Please count the lines in the entries below that contain the string "Score". Reply with only the number.
----- Data for processing
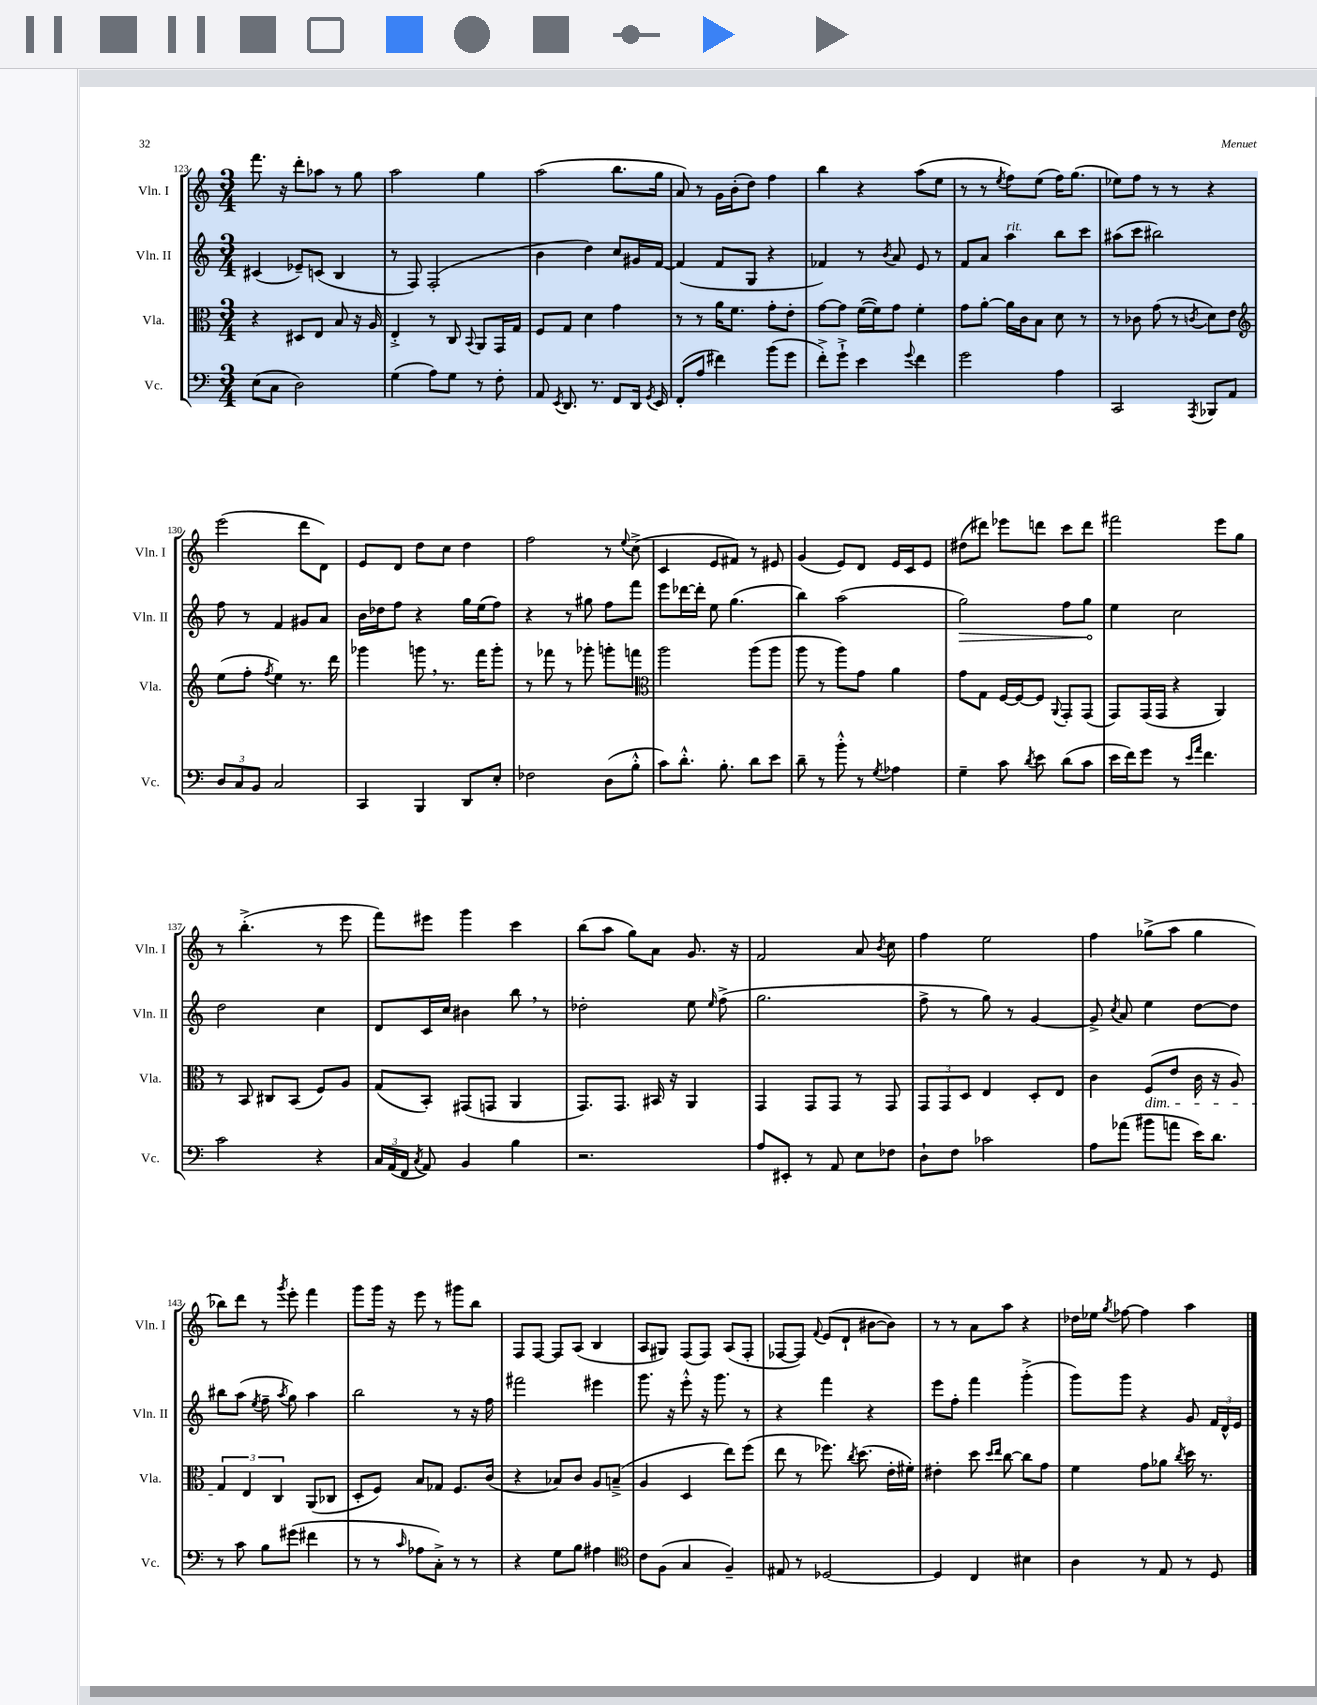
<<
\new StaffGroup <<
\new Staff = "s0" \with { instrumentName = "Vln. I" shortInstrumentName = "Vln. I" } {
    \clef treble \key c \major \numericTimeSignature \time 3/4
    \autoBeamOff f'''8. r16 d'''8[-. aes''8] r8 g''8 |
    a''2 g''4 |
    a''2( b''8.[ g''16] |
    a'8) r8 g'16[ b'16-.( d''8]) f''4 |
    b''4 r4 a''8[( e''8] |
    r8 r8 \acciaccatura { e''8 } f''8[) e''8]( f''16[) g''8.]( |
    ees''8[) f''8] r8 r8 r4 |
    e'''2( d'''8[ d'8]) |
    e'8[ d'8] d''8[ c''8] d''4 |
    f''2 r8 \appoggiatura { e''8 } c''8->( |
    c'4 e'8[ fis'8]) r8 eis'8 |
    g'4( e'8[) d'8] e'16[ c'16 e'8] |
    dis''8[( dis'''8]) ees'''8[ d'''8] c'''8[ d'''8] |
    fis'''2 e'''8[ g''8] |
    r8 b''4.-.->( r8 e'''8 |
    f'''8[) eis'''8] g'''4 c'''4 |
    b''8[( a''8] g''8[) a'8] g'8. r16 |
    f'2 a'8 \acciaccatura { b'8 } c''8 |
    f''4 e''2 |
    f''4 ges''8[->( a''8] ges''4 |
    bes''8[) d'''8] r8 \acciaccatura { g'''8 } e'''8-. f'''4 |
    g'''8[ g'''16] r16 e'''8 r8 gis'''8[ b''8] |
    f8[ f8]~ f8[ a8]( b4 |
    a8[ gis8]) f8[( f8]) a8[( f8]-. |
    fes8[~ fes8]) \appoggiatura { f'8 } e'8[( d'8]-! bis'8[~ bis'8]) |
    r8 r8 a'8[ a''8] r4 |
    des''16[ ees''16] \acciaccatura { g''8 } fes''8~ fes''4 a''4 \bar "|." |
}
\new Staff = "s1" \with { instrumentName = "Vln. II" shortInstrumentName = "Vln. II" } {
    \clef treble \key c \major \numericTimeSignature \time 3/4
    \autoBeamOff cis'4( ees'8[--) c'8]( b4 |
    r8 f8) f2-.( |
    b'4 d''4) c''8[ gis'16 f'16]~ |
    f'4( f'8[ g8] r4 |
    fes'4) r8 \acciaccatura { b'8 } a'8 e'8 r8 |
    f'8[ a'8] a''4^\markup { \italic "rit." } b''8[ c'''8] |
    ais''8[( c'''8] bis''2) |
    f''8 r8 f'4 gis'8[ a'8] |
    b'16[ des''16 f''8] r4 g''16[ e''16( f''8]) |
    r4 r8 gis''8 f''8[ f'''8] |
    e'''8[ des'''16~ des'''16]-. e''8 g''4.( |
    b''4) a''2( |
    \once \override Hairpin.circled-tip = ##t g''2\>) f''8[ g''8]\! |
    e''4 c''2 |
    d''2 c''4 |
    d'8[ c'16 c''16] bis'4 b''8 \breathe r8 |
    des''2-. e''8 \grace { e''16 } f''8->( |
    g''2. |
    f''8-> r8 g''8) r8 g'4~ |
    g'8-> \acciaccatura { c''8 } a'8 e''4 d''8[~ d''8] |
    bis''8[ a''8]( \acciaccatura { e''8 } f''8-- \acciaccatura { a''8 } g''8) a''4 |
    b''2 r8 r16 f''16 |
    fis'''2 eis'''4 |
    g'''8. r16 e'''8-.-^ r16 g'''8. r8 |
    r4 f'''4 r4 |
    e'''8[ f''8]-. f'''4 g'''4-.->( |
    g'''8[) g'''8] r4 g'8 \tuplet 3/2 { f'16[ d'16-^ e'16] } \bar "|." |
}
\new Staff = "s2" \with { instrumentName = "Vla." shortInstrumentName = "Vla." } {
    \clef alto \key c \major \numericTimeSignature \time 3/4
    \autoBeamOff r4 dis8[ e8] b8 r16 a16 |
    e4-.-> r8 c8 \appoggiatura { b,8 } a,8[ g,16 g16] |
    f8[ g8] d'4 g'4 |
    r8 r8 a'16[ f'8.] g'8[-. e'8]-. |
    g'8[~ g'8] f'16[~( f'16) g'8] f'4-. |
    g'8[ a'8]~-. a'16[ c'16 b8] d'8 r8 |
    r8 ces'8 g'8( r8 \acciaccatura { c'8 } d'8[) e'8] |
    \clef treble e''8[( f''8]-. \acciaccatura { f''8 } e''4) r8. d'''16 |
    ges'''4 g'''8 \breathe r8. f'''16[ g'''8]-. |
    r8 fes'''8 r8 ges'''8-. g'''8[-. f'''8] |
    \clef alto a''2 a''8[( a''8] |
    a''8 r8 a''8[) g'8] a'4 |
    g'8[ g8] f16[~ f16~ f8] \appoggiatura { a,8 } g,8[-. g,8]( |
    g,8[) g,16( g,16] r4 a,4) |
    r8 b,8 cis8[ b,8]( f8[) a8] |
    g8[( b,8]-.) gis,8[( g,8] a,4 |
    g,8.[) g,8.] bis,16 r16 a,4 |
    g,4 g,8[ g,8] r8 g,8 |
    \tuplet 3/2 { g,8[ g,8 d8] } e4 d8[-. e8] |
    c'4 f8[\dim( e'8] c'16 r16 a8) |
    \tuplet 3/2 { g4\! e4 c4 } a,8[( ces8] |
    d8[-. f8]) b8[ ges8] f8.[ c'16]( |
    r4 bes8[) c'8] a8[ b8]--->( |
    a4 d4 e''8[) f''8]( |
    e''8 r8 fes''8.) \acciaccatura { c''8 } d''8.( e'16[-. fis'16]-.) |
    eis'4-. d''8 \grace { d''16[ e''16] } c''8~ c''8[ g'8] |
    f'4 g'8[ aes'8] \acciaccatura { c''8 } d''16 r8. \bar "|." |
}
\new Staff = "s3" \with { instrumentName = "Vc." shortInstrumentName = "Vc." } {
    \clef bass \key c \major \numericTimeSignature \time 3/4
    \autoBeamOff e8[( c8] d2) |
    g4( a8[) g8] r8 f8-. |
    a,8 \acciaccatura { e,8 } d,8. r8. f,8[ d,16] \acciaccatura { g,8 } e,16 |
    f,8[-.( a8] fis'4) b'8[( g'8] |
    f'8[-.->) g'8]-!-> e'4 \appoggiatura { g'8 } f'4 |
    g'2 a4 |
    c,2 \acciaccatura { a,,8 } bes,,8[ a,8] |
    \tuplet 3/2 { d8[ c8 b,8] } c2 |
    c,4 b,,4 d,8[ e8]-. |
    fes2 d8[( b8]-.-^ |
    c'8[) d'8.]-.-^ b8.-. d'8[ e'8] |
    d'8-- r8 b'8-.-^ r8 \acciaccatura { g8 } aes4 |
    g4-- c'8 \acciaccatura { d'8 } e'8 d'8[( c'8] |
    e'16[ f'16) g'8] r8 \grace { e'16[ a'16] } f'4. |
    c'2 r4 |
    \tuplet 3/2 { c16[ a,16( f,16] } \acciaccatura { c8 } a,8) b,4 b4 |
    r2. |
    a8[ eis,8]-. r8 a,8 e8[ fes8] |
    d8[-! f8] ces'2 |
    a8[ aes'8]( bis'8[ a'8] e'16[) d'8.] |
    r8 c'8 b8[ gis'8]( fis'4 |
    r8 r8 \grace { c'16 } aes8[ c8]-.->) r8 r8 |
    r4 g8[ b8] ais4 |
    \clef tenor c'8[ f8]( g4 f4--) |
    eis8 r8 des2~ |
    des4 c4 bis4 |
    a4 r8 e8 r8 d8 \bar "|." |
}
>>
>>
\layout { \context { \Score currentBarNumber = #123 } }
----------
----- Data for processing
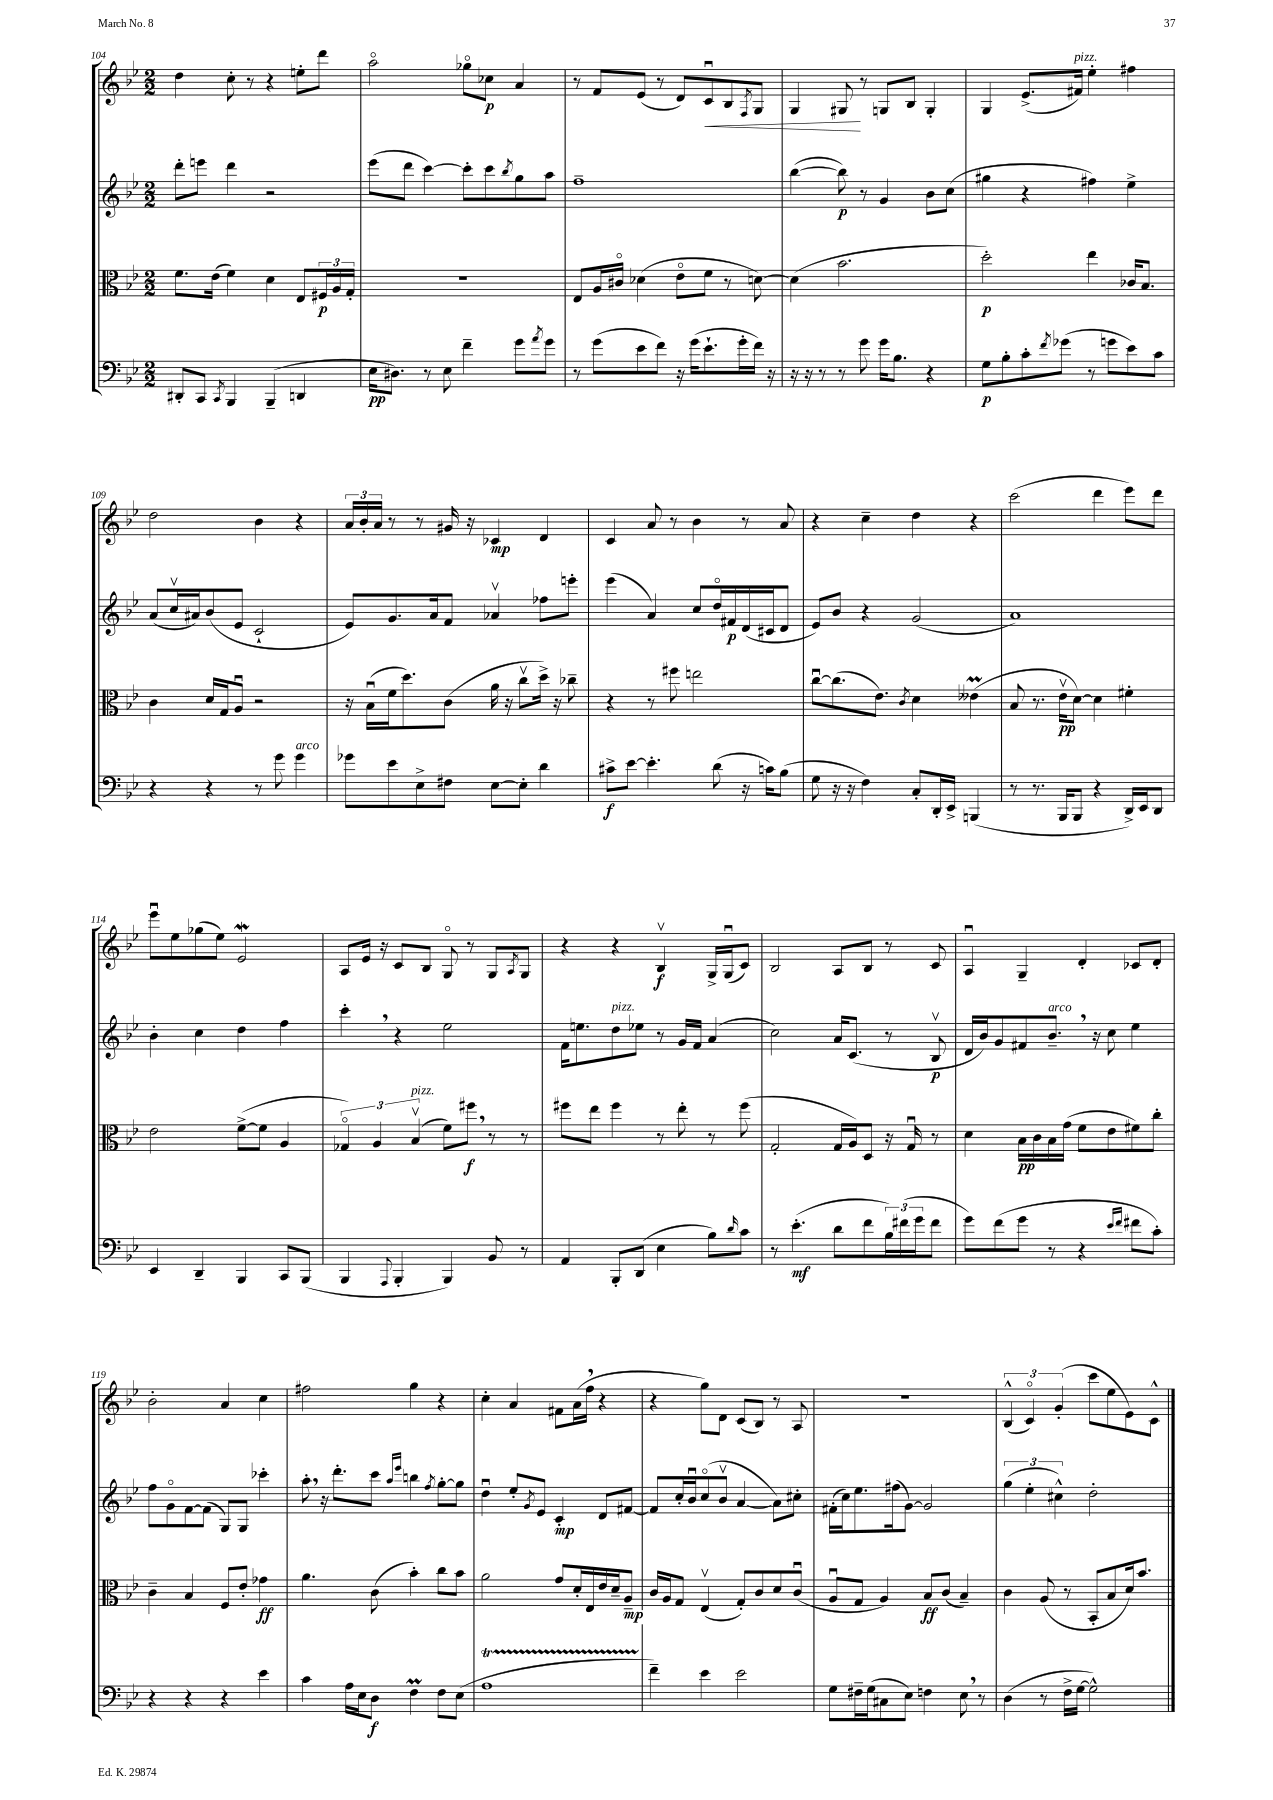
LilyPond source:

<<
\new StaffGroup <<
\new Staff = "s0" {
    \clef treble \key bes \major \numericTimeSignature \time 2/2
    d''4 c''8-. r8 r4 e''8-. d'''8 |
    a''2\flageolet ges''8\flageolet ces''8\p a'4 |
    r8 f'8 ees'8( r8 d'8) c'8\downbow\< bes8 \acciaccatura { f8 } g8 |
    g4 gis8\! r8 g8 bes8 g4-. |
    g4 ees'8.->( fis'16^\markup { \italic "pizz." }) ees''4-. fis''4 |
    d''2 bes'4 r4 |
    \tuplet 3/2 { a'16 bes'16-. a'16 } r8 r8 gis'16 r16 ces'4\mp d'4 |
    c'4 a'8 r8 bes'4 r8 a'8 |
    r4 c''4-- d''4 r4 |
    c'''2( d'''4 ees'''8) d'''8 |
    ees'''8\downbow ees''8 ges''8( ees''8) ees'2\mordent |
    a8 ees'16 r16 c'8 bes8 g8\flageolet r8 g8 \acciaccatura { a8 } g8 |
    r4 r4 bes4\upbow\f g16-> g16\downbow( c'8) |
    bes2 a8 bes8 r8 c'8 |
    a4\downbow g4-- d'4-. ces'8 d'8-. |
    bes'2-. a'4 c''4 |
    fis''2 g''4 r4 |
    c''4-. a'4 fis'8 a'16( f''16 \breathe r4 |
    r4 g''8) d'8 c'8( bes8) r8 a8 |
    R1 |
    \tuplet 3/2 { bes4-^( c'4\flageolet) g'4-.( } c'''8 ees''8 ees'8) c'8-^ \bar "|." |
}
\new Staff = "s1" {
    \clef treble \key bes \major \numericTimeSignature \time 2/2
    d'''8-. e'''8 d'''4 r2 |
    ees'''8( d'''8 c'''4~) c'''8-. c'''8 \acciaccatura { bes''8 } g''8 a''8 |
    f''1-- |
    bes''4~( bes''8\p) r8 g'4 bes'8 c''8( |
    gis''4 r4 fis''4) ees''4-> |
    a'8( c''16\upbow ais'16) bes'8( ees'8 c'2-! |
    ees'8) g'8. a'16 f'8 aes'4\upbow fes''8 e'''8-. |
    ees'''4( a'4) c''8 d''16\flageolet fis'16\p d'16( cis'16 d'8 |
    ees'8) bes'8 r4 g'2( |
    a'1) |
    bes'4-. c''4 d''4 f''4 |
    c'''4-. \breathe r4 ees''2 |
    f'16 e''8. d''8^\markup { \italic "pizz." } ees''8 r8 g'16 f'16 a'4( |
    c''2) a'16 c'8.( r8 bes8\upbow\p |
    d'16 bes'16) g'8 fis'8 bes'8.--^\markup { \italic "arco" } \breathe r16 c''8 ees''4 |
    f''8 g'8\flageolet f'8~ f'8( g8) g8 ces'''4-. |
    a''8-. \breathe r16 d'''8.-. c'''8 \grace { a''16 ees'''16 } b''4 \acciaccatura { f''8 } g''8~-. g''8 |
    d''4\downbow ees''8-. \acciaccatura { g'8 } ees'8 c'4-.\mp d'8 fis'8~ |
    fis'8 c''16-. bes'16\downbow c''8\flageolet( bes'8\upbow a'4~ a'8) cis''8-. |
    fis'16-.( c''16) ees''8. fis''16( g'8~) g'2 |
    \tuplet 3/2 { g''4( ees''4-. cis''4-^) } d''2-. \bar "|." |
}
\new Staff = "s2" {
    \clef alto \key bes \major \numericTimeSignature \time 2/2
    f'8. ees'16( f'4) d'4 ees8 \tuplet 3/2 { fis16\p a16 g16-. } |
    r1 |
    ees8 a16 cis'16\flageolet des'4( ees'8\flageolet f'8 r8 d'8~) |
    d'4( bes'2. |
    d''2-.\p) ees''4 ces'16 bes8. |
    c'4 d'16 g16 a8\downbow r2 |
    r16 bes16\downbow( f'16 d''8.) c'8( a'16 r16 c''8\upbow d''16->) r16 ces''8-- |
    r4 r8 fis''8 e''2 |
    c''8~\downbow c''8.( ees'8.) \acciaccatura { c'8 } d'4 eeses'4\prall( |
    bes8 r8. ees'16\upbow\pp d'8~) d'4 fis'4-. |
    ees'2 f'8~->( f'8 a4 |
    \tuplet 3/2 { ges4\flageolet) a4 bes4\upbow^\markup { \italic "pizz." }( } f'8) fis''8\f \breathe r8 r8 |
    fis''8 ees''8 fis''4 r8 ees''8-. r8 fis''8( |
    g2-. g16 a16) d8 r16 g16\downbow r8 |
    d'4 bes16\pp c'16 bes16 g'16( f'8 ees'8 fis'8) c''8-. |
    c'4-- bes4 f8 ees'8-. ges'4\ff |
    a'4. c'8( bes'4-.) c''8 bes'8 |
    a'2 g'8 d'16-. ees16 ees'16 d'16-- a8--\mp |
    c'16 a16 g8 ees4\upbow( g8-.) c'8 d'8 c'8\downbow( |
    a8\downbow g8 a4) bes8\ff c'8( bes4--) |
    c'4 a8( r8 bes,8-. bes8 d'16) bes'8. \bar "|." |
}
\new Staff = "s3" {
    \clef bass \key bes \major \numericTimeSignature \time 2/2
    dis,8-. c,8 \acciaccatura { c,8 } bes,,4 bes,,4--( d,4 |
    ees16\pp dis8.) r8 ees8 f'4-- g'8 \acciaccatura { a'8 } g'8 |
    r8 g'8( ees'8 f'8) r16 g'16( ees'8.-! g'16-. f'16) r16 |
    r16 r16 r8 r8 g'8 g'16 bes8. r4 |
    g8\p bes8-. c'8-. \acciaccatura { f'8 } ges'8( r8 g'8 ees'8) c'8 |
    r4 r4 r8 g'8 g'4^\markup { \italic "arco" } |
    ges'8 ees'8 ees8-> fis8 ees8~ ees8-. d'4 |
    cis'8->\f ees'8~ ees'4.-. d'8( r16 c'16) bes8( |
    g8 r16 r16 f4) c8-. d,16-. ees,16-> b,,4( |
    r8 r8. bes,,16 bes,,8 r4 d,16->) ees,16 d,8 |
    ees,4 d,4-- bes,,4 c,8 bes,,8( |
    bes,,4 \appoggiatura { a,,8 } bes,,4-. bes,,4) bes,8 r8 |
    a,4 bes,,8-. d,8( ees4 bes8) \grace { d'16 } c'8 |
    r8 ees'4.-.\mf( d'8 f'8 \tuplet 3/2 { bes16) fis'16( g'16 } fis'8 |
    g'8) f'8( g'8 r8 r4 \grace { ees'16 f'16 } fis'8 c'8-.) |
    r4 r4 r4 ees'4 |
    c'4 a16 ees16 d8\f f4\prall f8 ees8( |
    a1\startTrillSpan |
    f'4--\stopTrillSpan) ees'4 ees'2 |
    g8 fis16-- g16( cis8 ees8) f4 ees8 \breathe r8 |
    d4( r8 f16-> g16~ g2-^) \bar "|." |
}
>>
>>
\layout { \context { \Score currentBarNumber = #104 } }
----------
_Result of this exercise_
2